Work instruction — Retype each entry exactly as written, and keep the pictures out of the copy.

Stored data —
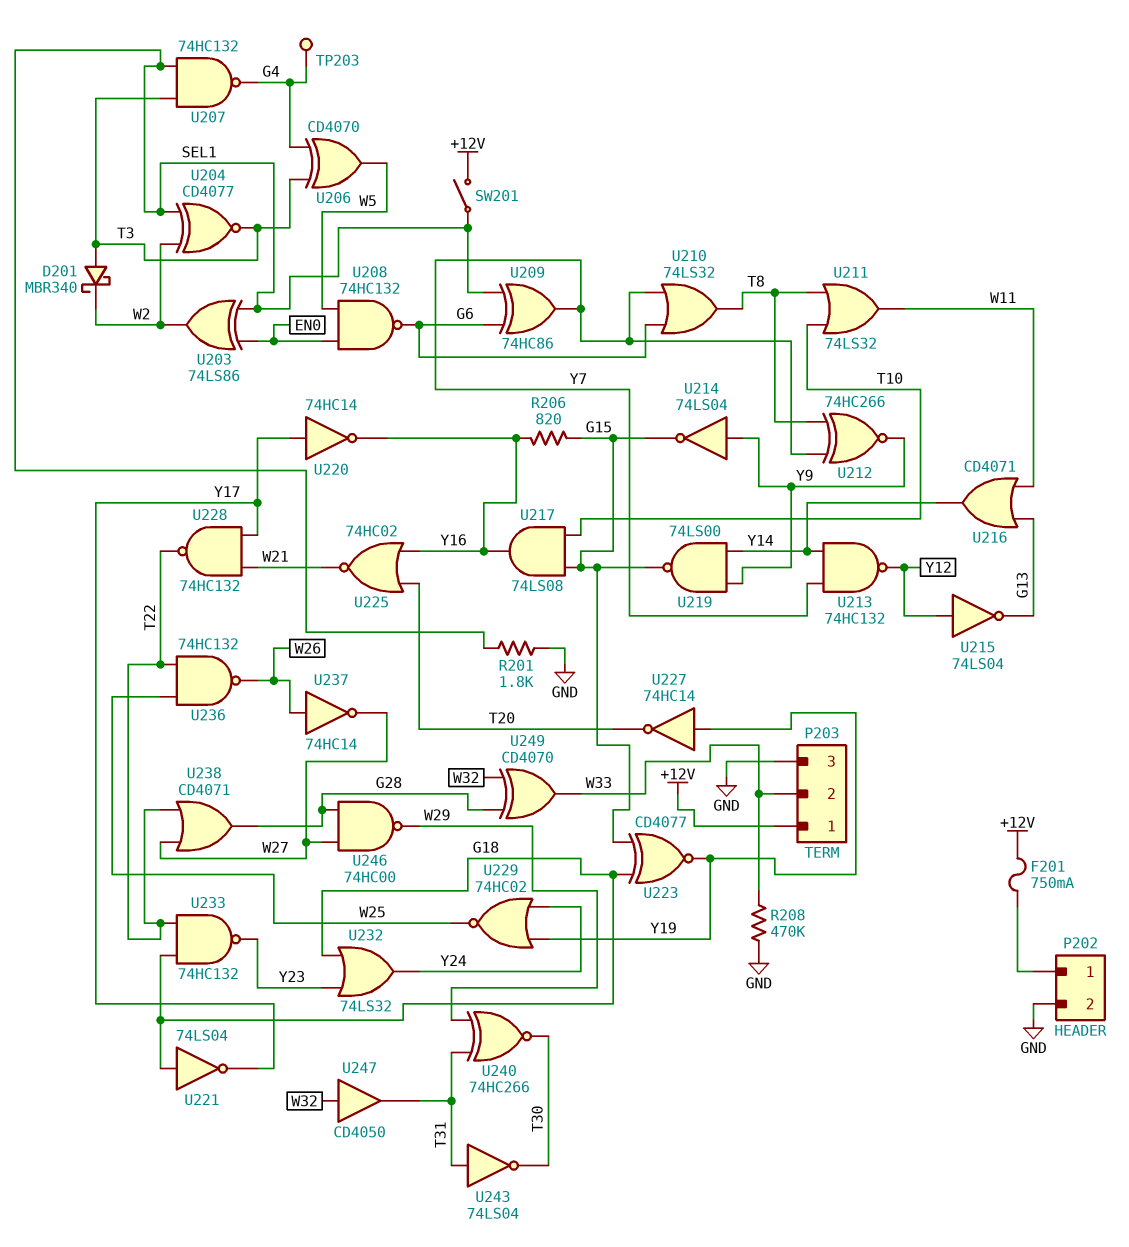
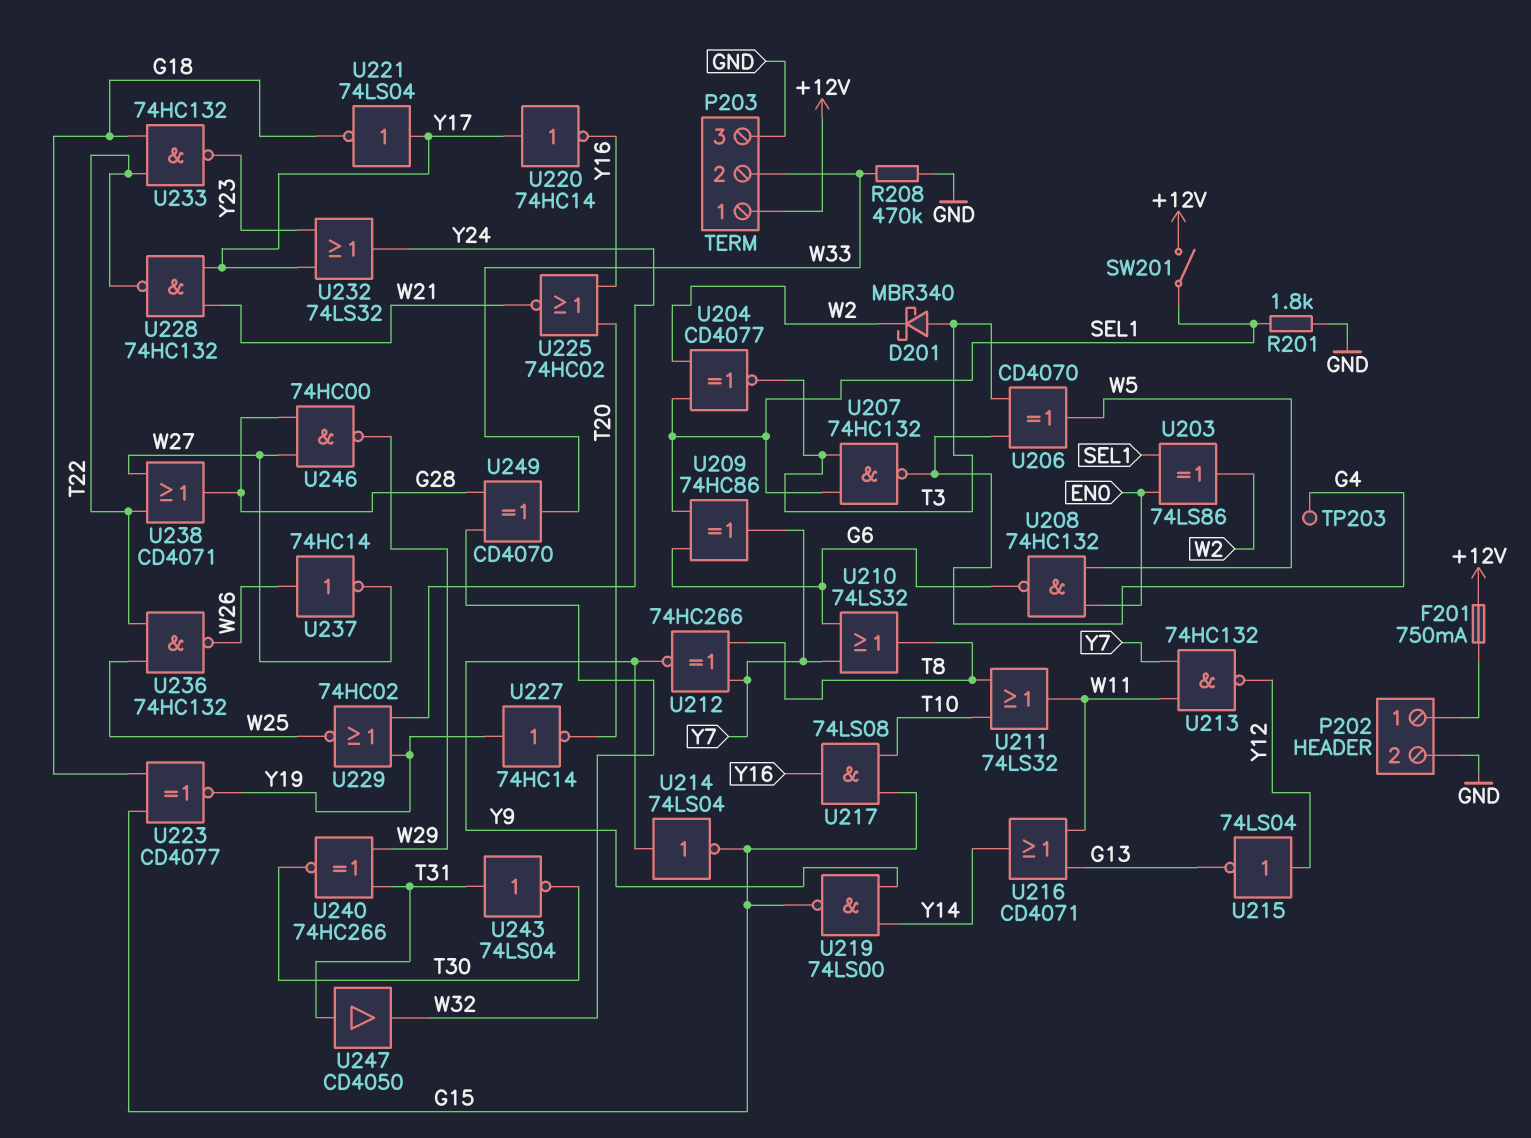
R206: 820 (G15, Y16) -> none
U213: NAND 74HC132 (in Y7, in Y14, out Y12) -> NAND 74HC132 (in W11, in Y7, out Y12)
U221: NOT 74LS04 (in G18, out Y17) -> NOT 74LS04 (in Y17, out G18)
U232: OR 74LS32 (in G18, in Y23, out Y24) -> OR 74LS32 (in Y17, in Y23, out Y24)
U247: buffer CD4050 (in W32, out T31) -> buffer CD4050 (in T31, out W32)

Answer —
R206: 820 (G15, Y16) -> none
U213: NAND 74HC132 (in Y7, in Y14, out Y12) -> NAND 74HC132 (in W11, in Y7, out Y12)
U221: NOT 74LS04 (in G18, out Y17) -> NOT 74LS04 (in Y17, out G18)
U232: OR 74LS32 (in G18, in Y23, out Y24) -> OR 74LS32 (in Y17, in Y23, out Y24)
U247: buffer CD4050 (in W32, out T31) -> buffer CD4050 (in T31, out W32)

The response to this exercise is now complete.